----- DATA EXTRACTS -----

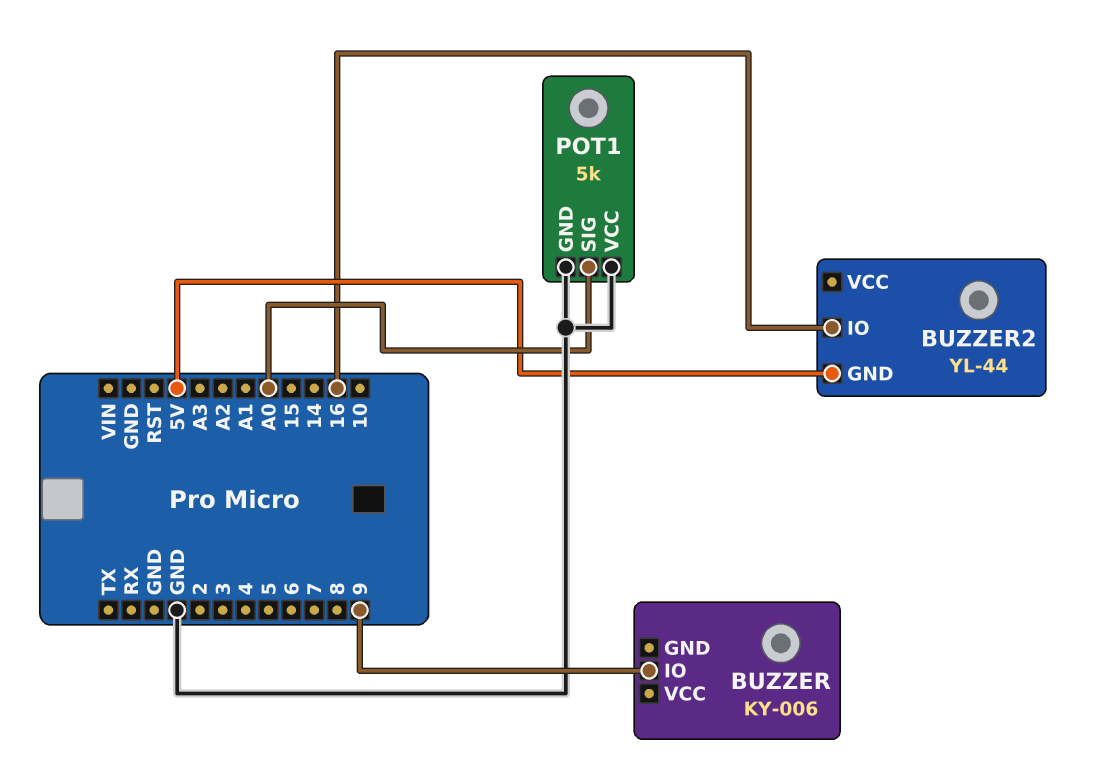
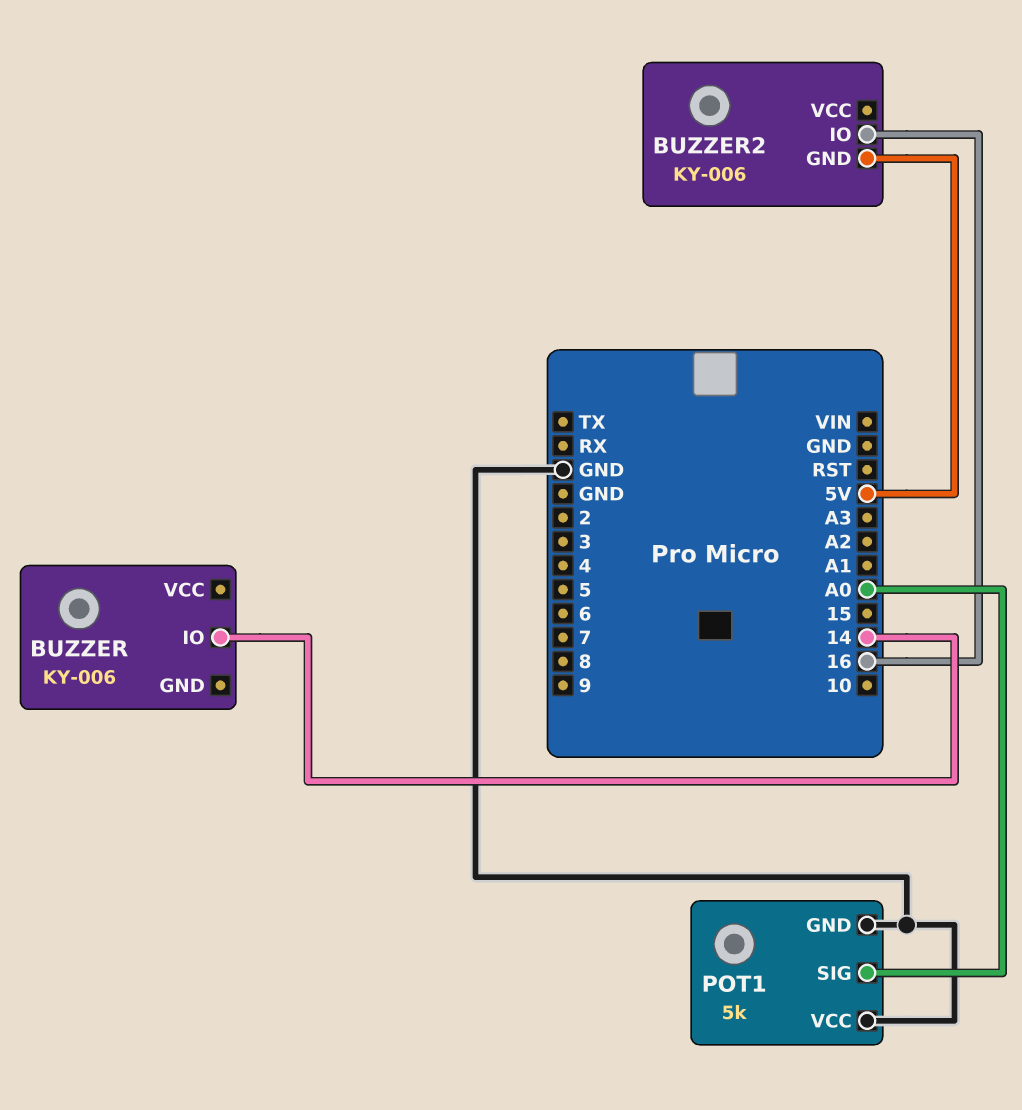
BUZZER pin IO: 9 -> 14
BUZZER2: YL-44 -> KY-006

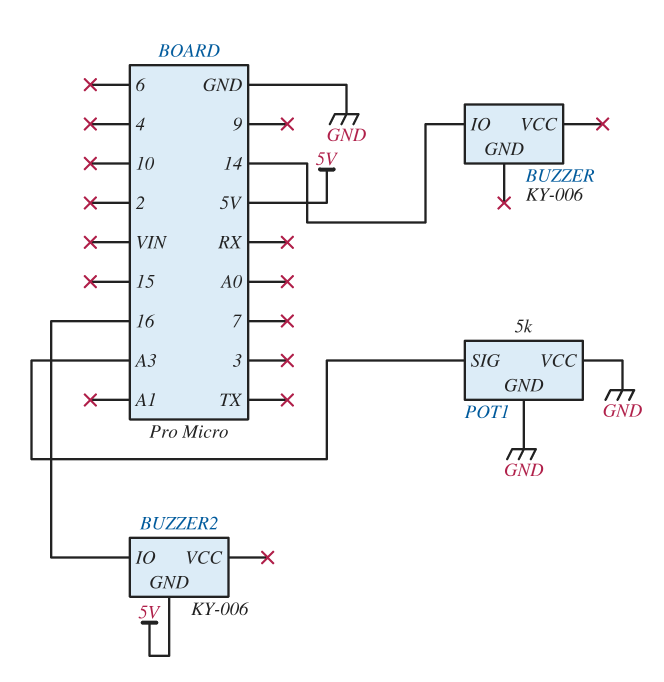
POT1 pin SIG: A0 -> A3

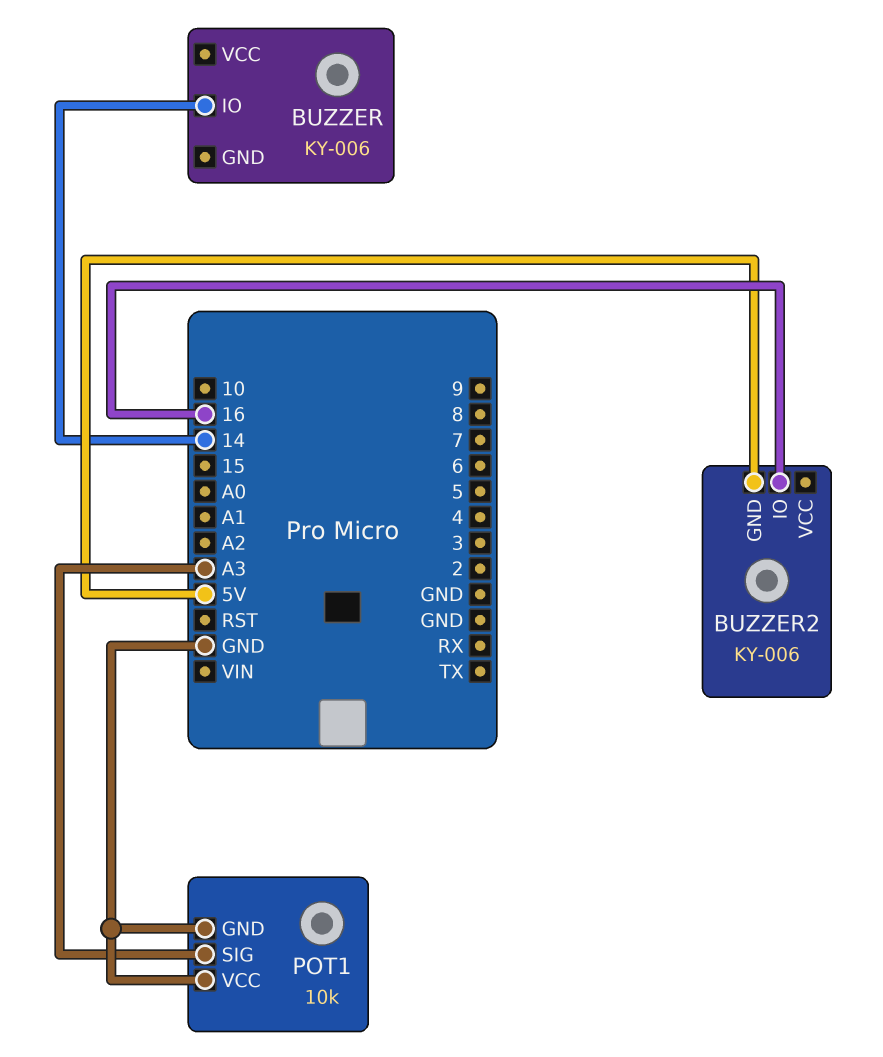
POT1: 5k -> 10k

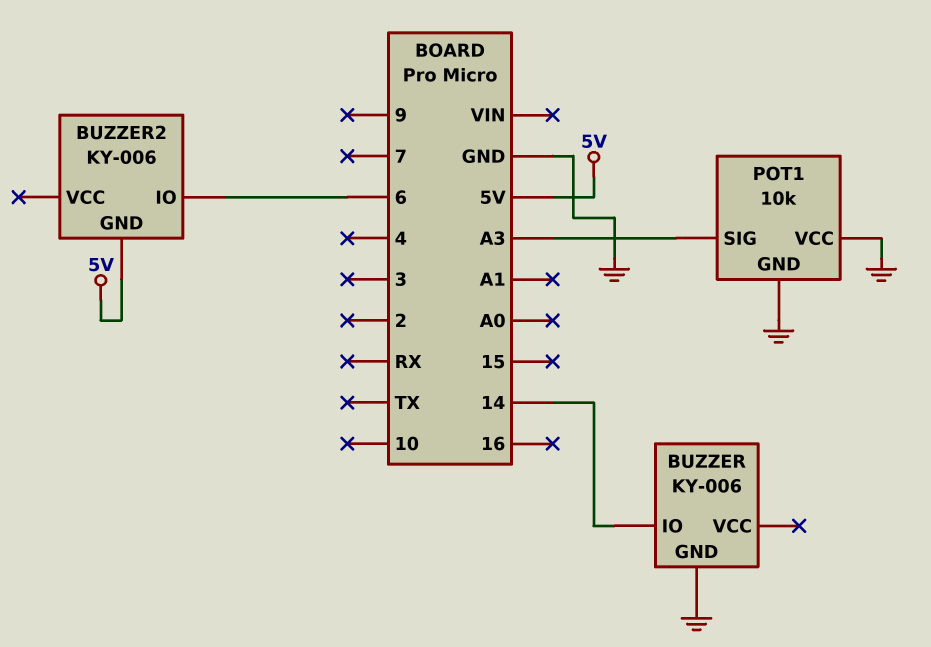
BUZZER pin GND: none -> GND
BUZZER2 pin IO: 16 -> 6

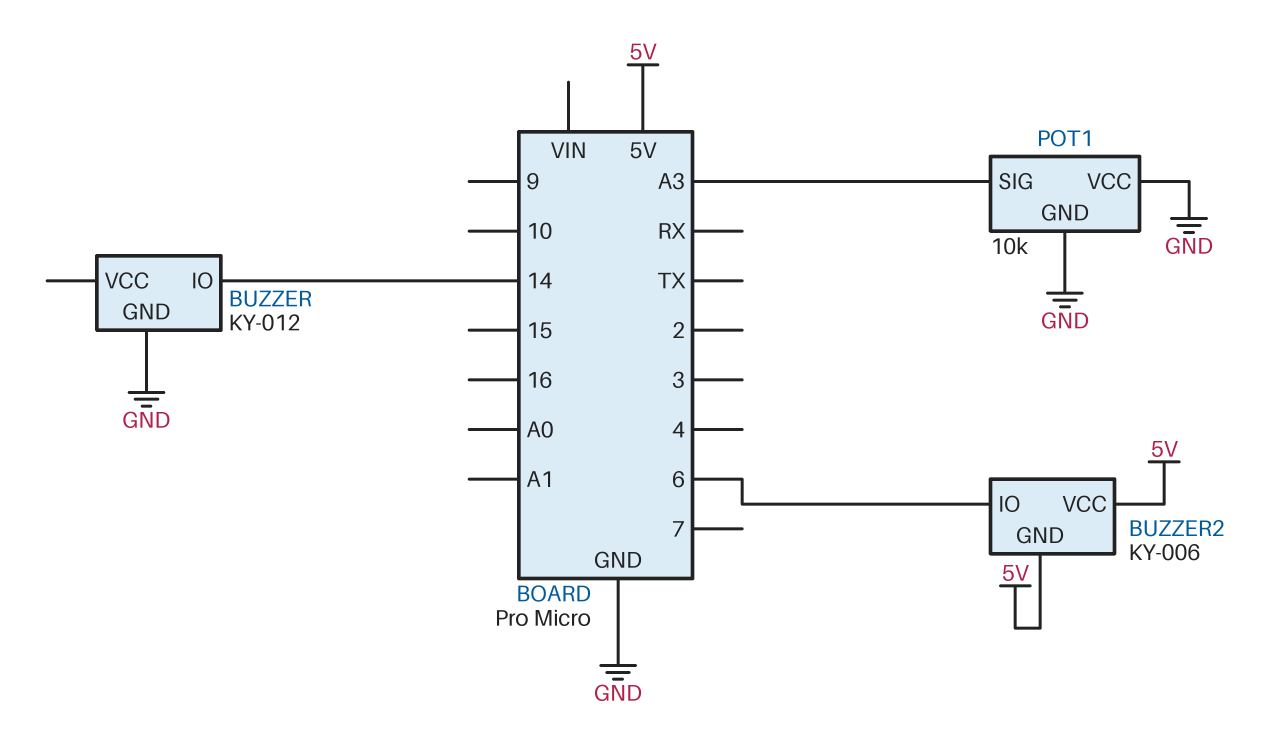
BUZZER: KY-006 -> KY-012
BUZZER2 pin VCC: none -> 5V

-----

Every entry should be returned exactly as written, minus the pictures.

▶ WRITTEN REPLY
BUZZER pin IO: 9 -> 14
BUZZER2: YL-44 -> KY-006

POT1 pin SIG: A0 -> A3

POT1: 5k -> 10k

BUZZER pin GND: none -> GND
BUZZER2 pin IO: 16 -> 6

BUZZER: KY-006 -> KY-012
BUZZER2 pin VCC: none -> 5V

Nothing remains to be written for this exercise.